▸ What you need to do
From the first line to the last, retype the records exactly and skip the pictures.
········
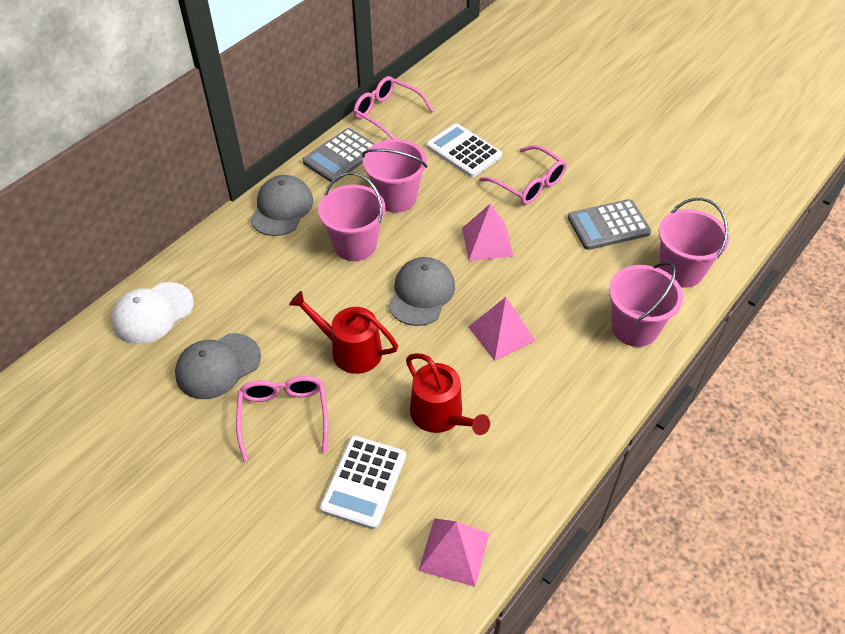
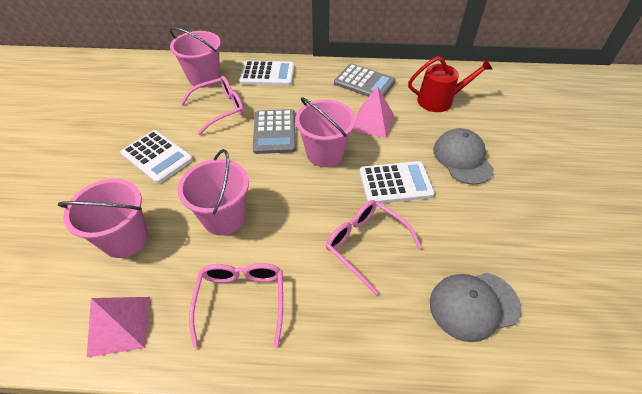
grey cap: 3 -> 2
pink pyramid: 3 -> 2
red watering can: 2 -> 1
white calculator: 2 -> 3
white cap: 1 -> 0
········
▸ Written solution
grey cap: 3 -> 2
pink pyramid: 3 -> 2
red watering can: 2 -> 1
white calculator: 2 -> 3
white cap: 1 -> 0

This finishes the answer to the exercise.